● **Task goal**:
Please extract every line of the data below that contains the word "format". Matches must have the same uppercase and lowercase letters.

● **Records**:

** Begin **

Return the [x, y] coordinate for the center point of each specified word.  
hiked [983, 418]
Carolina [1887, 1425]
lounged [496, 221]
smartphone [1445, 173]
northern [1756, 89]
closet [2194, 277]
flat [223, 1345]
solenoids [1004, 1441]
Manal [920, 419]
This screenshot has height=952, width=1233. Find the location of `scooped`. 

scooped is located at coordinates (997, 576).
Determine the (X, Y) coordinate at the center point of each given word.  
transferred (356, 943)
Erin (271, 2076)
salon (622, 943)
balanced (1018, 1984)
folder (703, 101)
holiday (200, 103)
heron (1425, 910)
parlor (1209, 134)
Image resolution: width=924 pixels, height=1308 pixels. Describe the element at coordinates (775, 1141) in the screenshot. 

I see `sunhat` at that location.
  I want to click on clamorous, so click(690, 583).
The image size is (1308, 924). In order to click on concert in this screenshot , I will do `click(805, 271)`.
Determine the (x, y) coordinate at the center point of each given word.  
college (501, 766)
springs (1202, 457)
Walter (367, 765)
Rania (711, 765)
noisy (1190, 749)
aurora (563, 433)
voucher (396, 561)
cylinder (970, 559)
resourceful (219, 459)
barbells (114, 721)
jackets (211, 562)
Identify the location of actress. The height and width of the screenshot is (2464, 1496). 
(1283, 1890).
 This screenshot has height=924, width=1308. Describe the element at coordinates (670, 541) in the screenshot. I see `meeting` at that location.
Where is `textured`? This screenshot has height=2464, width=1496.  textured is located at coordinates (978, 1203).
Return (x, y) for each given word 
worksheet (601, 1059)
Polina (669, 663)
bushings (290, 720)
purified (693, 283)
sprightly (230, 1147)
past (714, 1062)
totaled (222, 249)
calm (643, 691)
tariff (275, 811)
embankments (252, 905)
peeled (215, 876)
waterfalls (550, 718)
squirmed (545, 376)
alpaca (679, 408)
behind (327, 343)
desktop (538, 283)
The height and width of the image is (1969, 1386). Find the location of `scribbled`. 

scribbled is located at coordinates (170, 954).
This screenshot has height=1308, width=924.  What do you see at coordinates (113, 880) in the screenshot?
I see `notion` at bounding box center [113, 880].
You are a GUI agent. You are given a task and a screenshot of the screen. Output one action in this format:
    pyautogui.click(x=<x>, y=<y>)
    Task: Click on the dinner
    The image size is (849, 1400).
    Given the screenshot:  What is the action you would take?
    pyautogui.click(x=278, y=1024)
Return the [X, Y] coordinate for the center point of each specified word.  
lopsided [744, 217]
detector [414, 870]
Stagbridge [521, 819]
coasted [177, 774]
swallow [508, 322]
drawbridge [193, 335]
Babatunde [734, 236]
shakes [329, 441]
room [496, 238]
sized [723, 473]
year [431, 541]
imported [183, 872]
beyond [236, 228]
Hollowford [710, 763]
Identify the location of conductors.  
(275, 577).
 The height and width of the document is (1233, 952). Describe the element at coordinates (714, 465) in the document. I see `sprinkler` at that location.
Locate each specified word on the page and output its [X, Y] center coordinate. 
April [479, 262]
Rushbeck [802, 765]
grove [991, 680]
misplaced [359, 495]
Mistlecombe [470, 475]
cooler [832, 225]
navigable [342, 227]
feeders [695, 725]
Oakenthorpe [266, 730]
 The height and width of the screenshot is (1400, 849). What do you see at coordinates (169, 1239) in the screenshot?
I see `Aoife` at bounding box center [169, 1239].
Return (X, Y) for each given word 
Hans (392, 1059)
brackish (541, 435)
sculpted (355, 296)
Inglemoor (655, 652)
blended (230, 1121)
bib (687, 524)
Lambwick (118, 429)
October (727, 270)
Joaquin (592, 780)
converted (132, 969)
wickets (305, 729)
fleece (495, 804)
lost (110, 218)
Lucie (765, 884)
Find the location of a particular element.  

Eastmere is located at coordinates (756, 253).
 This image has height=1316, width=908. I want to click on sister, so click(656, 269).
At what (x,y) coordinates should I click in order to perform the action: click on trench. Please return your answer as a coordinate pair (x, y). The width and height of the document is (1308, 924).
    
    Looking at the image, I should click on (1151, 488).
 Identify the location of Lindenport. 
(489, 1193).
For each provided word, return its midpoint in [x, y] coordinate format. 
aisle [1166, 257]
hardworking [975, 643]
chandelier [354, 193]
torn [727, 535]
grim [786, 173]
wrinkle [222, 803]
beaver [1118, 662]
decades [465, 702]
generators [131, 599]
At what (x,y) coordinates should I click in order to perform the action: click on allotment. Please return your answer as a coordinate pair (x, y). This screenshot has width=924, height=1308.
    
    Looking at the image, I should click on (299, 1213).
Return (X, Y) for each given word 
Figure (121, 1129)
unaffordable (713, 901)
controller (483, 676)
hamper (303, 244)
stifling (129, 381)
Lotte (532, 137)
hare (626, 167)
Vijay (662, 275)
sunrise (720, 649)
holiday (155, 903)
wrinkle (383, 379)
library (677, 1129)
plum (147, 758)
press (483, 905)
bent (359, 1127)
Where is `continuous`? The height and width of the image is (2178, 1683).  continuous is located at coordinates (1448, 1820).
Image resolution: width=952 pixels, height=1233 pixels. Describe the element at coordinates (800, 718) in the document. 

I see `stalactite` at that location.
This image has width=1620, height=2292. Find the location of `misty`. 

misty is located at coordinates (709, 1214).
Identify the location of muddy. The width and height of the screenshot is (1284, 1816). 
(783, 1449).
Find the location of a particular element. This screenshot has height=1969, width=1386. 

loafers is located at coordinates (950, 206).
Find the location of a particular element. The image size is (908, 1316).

** End **

● **Result of this task**:
You are a GUI agent. You are given a task and a screenshot of the screen. Output one action in this format:
For each provided word, return its midpoint in [x, y] coordinate format. 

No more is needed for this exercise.